• DIRECTIONS FOR THIS TASK:
Given these entries, repeat exactly the lines starting with the one that has "tan brick D8" and going on through the one that has "blue brick E6:E7", both included, but none of the pictures.

• GIVEN DATA:
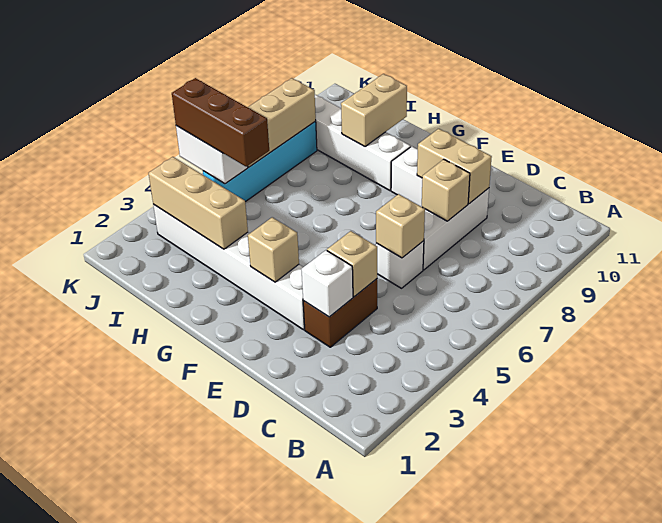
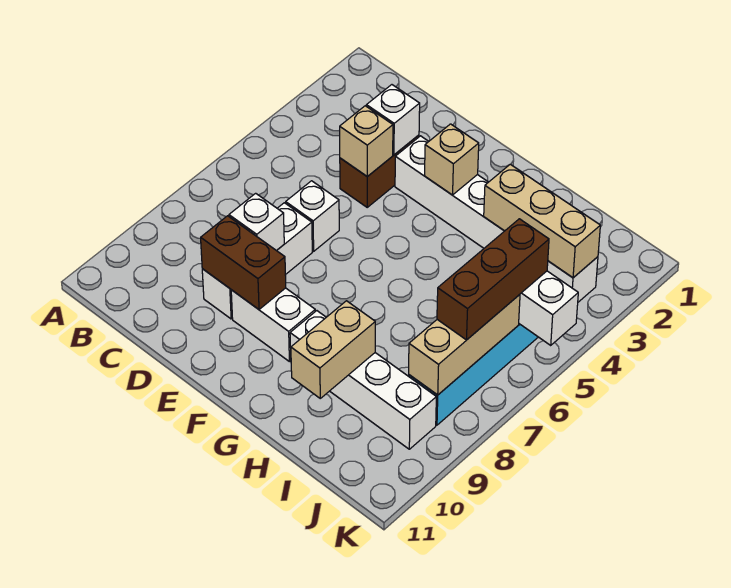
tan brick D6 level 2 -> none
tan brick D8 level 2 -> white brick D8 level 2
tan brick D9:E9 level 2 -> brown brick D9:E9 level 2
brown brick I5:K5 level 3 -> brown brick J5:J7 level 3

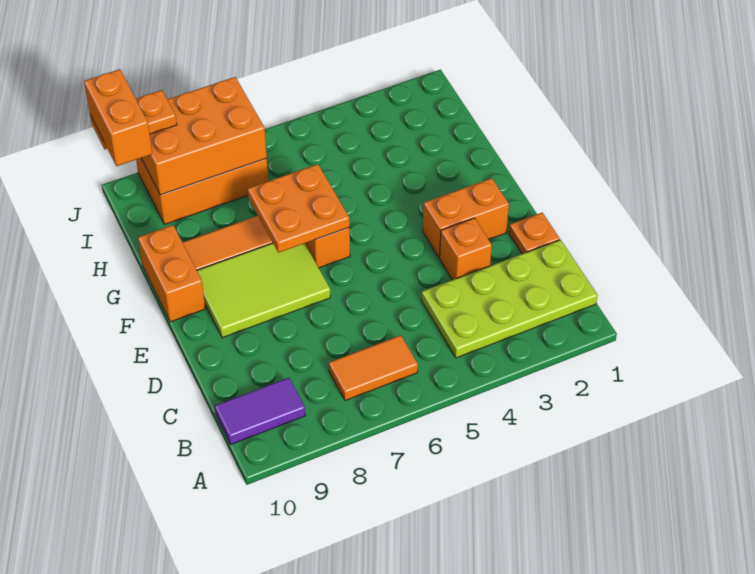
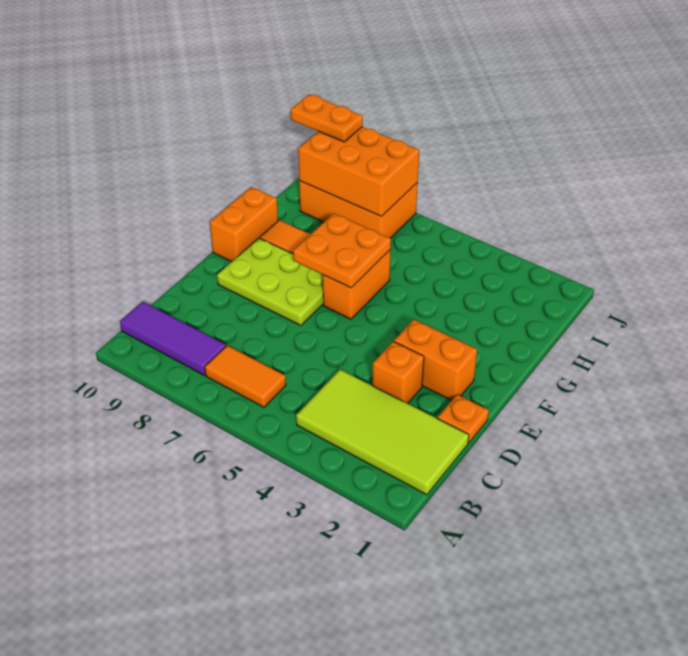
lime plate B1:C4 level 1 -> lime tile B1:C4 level 1
purple tile B9:B10 level 1 -> purple tile B8:B10 level 1
lime tile E7:F9 level 1 -> lime plate E7:F9 level 1
orange brick I10:J10 level 4 -> none

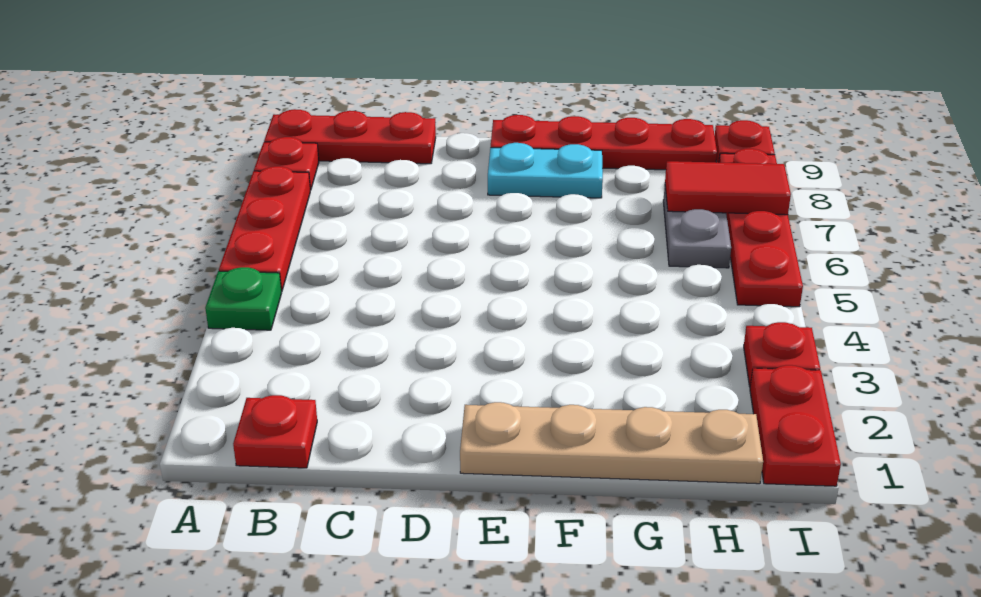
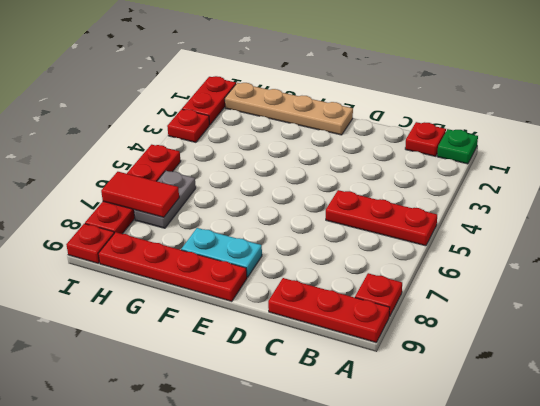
green plate A4 level 1 -> green plate A1 level 1
red plate A5:A7 level 1 -> red plate A5:C5 level 1

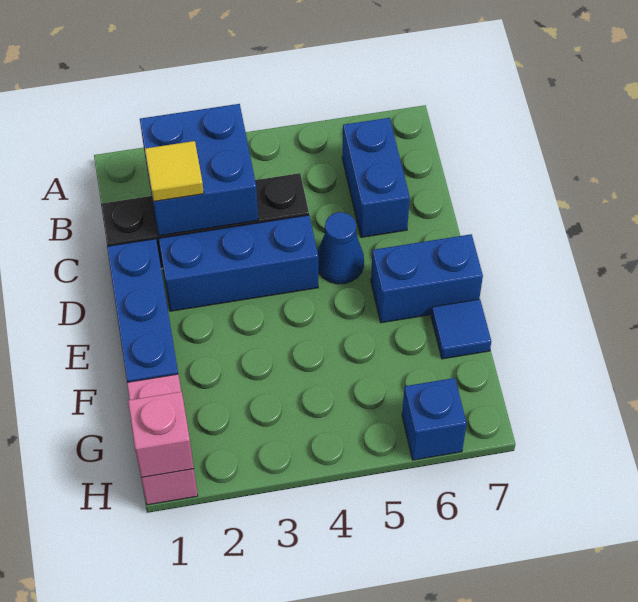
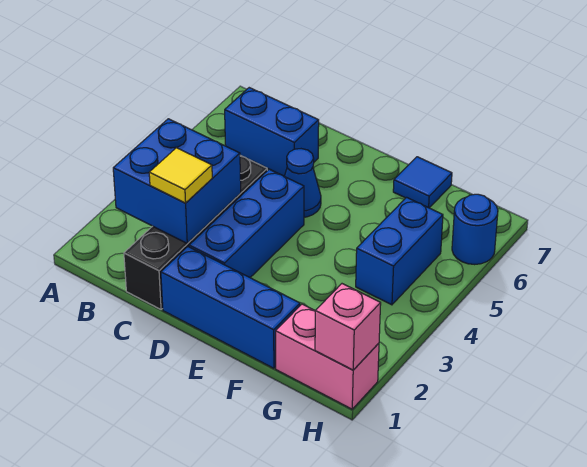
blue brick E6:E7 level 1 -> blue brick G4:G5 level 1
blue brick H6 level 1 -> blue round brick H6 level 1

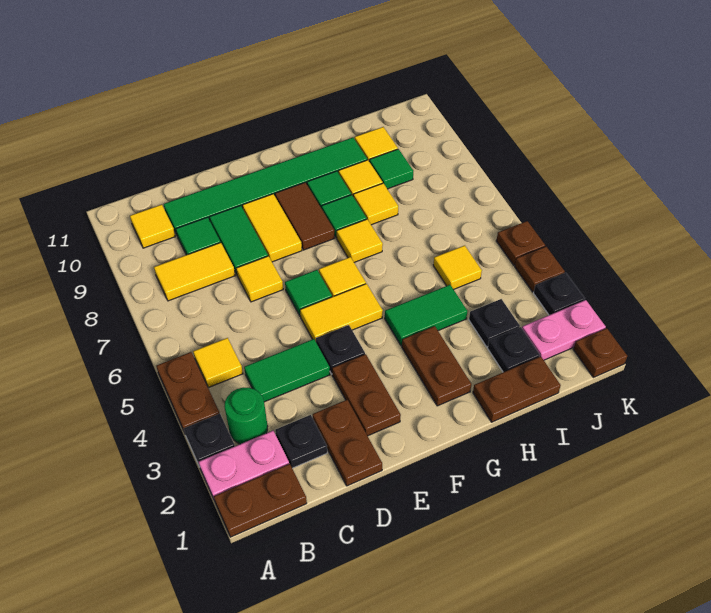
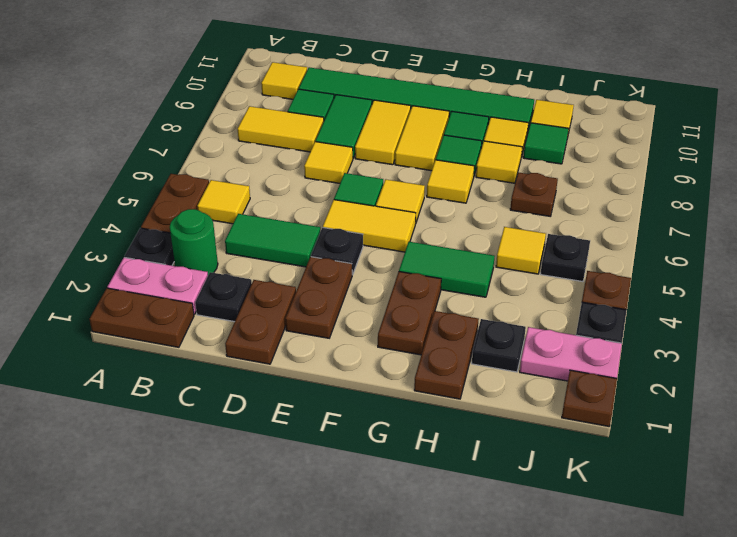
brown tile F8:F9 level 1 -> yellow tile F8:F9 level 1
brown plate H1:I1 level 1 -> brown plate H1:H2 level 1
black plate I3 level 1 -> black plate J5 level 1
brown plate K5 level 1 -> brown plate I7 level 1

• RESULT FOR THIS TASK:
tan brick D8 level 2 -> white brick D8 level 2
tan brick D9:E9 level 2 -> brown brick D9:E9 level 2
brown brick I5:K5 level 3 -> brown brick J5:J7 level 3

lime plate B1:C4 level 1 -> lime tile B1:C4 level 1
purple tile B9:B10 level 1 -> purple tile B8:B10 level 1
lime tile E7:F9 level 1 -> lime plate E7:F9 level 1
orange brick I10:J10 level 4 -> none

green plate A4 level 1 -> green plate A1 level 1
red plate A5:A7 level 1 -> red plate A5:C5 level 1

blue brick E6:E7 level 1 -> blue brick G4:G5 level 1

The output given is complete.